→ WHAT IS EXPECTED: Start the copy at the line containing "pink shoe: 3 -> 0" and run it through the last line of the records. Repeat each line exactly; omit pictures.

(Coordinate-based object records)
-*-

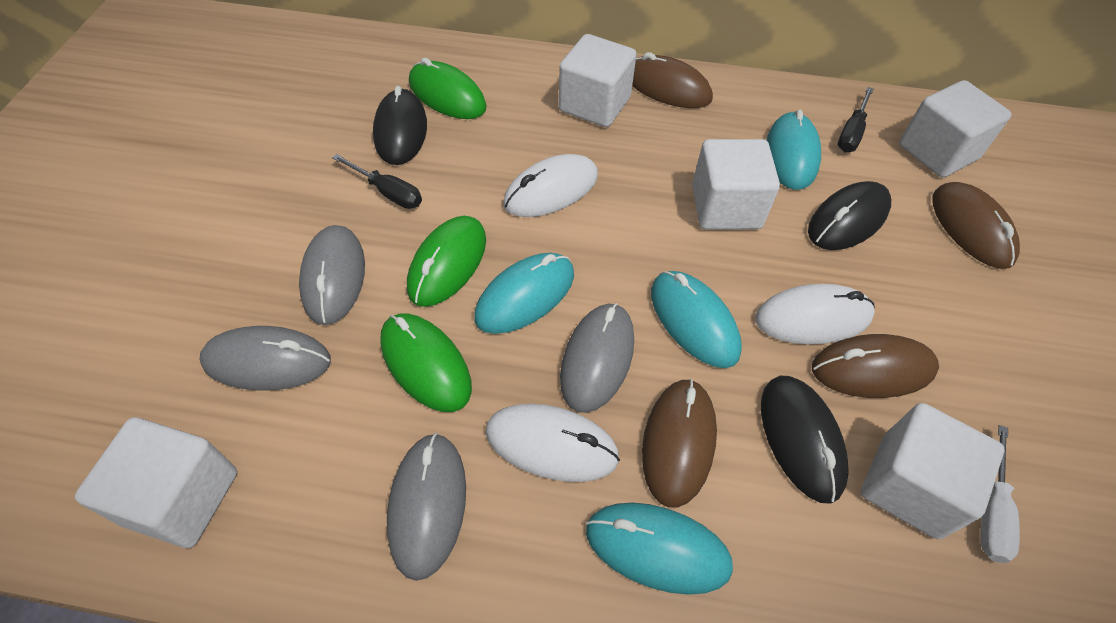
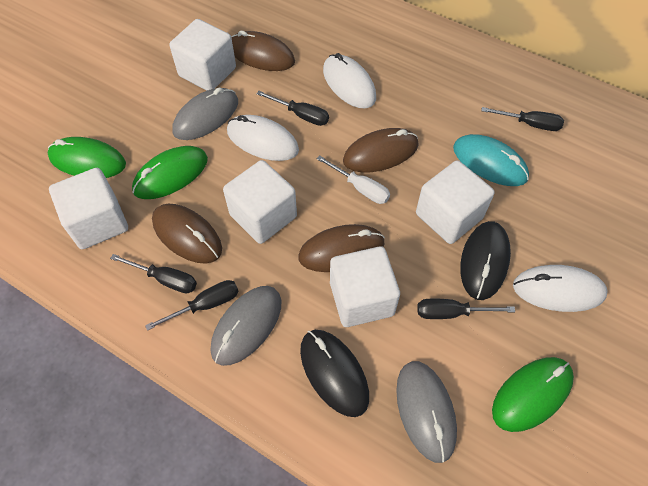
black mouse: 3 -> 2
black screwdriver: 2 -> 5
grey mouse: 4 -> 3
turquoise mouse: 4 -> 1

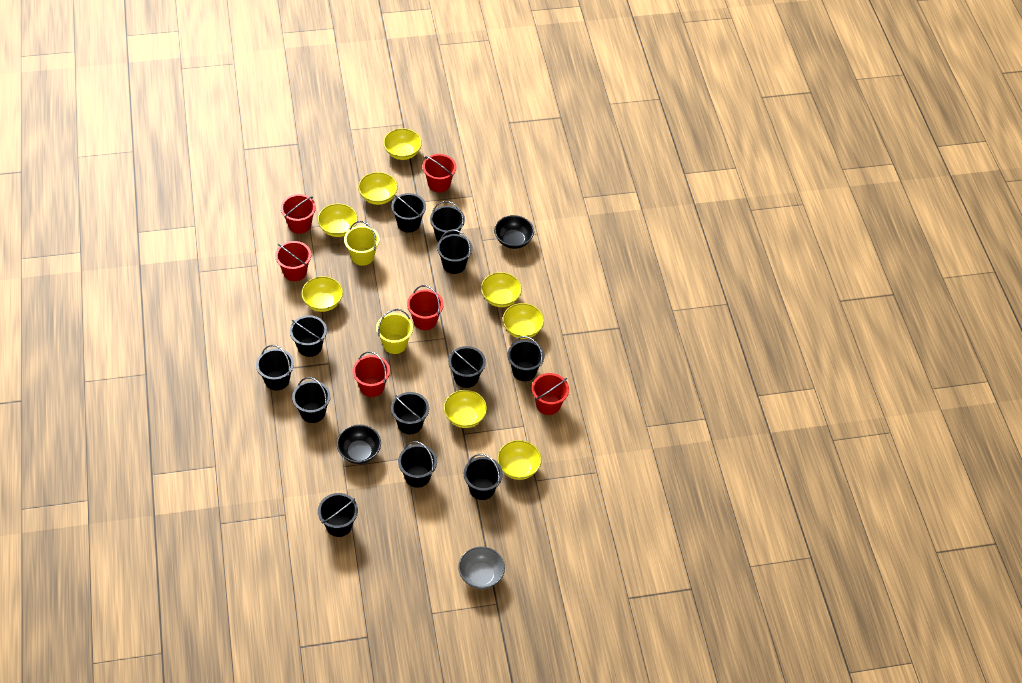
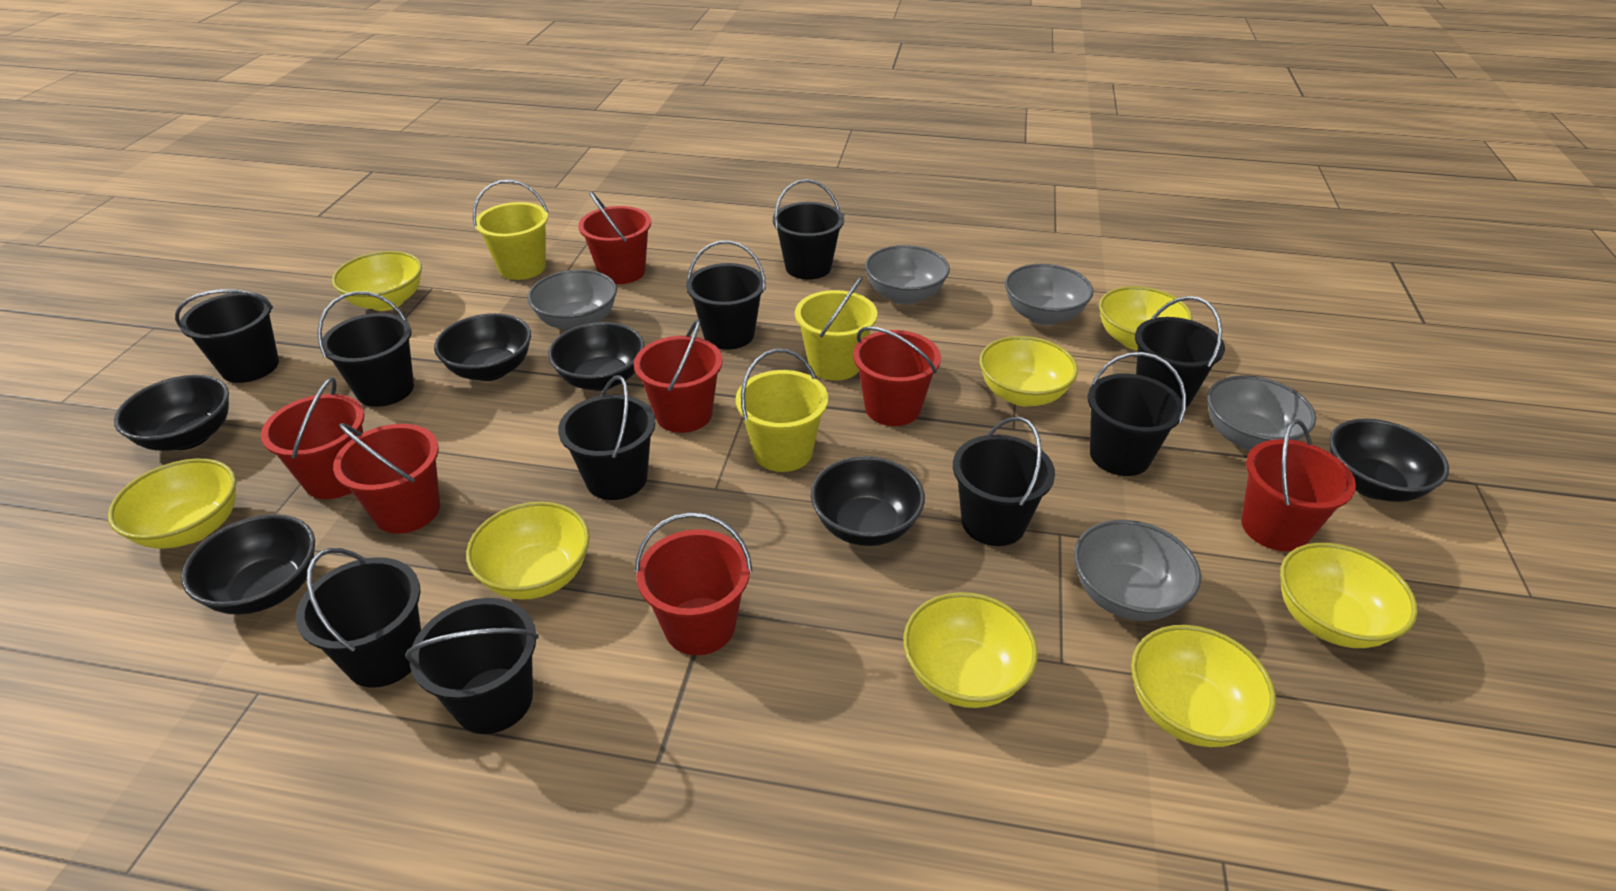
black bowl: 2 -> 6
black bucket: 12 -> 10
grey bowl: 1 -> 5
red bucket: 6 -> 7
yellow bucket: 2 -> 3

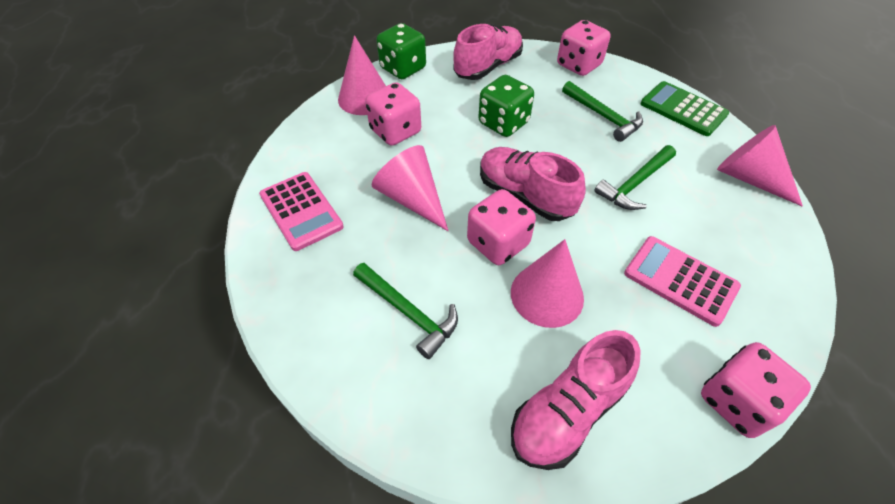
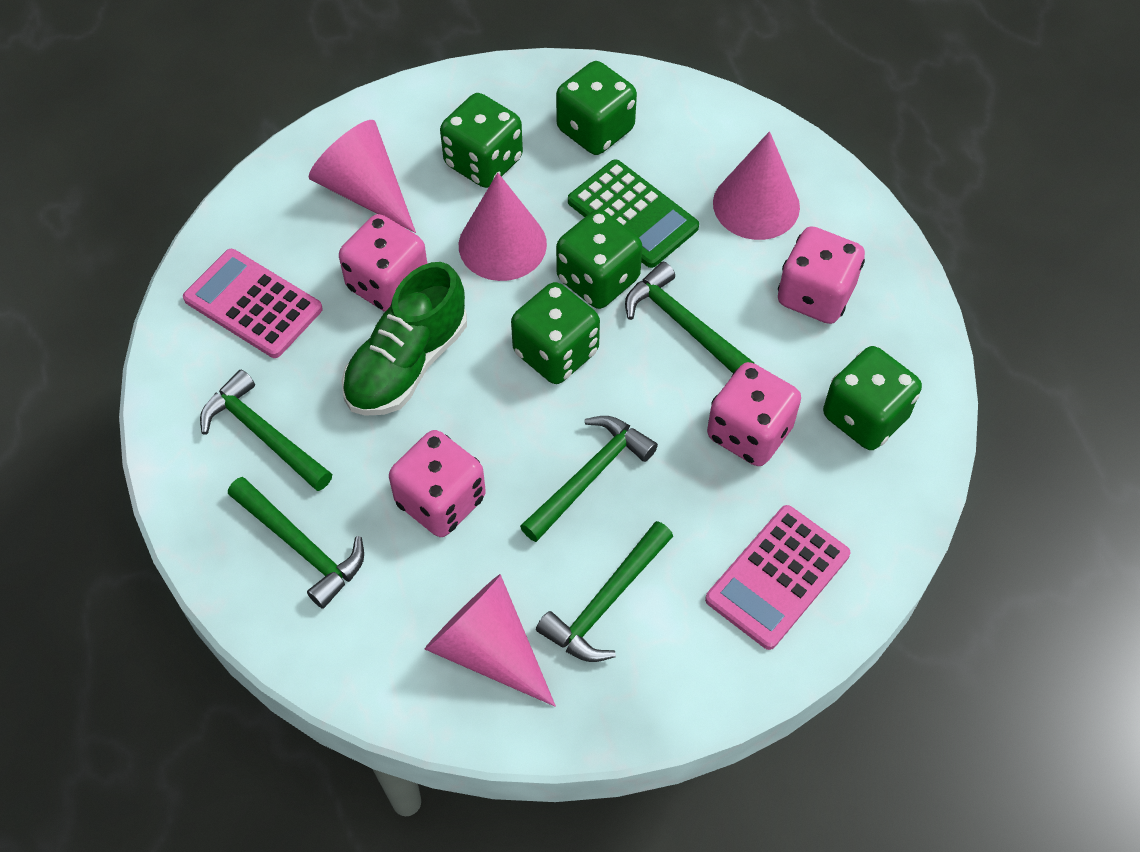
green dice: 2 -> 5
green hammer: 3 -> 5
green shoe: 0 -> 1
pink shoe: 3 -> 0

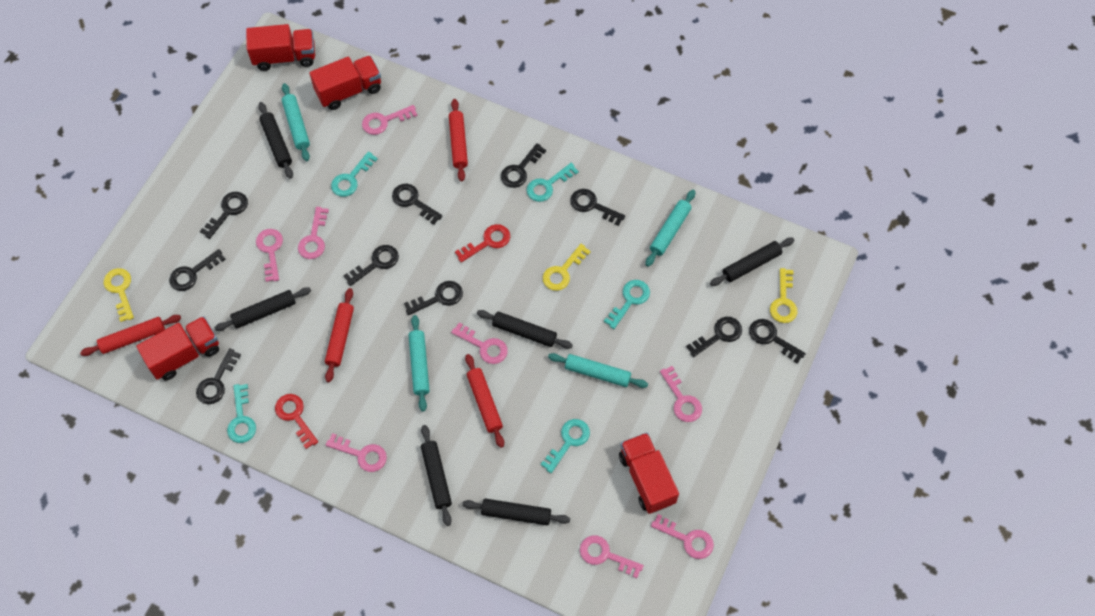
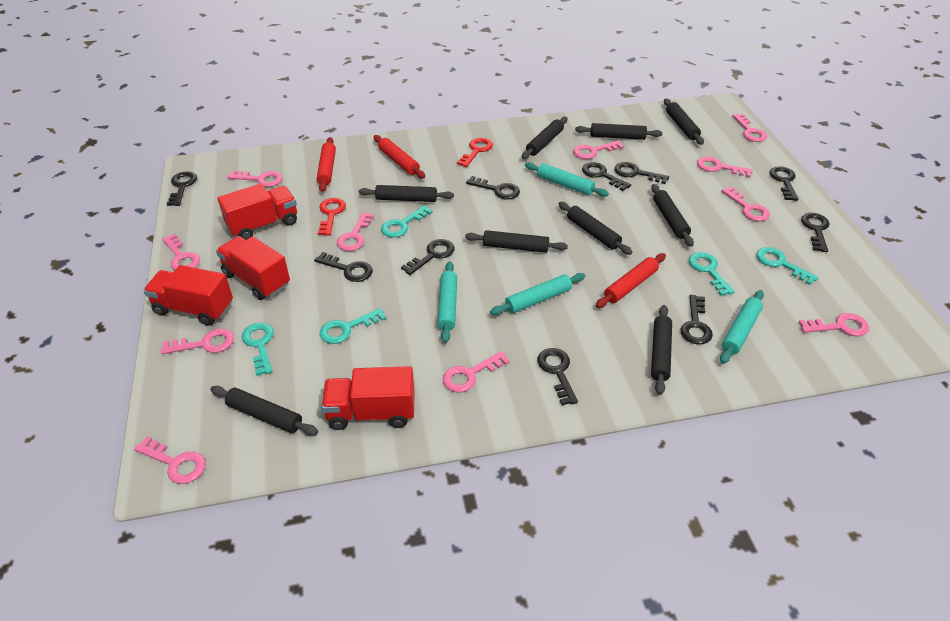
black rolling pin: 6 -> 9
pink key: 8 -> 11
red rolling pin: 4 -> 3
yellow key: 3 -> 0

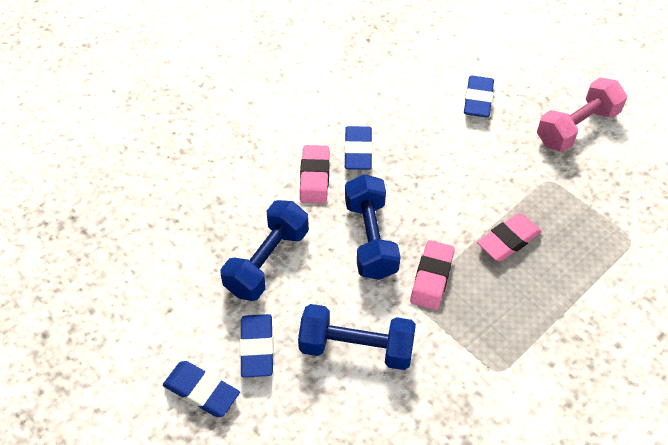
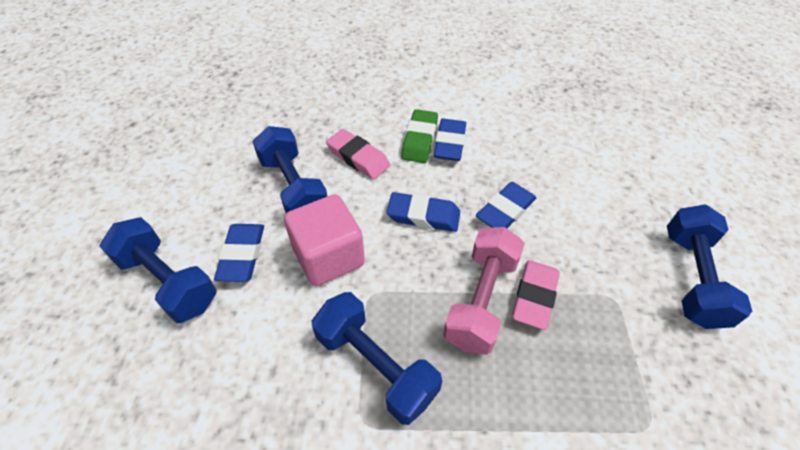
blue dumbbell: 3 -> 4
green eraser: 0 -> 1
pink cube: 0 -> 1
pink eraser: 3 -> 2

-*-

→ OUTPUT:
pink shoe: 3 -> 0

black rolling pin: 6 -> 9
pink key: 8 -> 11
red rolling pin: 4 -> 3
yellow key: 3 -> 0

blue dumbbell: 3 -> 4
green eraser: 0 -> 1
pink cube: 0 -> 1
pink eraser: 3 -> 2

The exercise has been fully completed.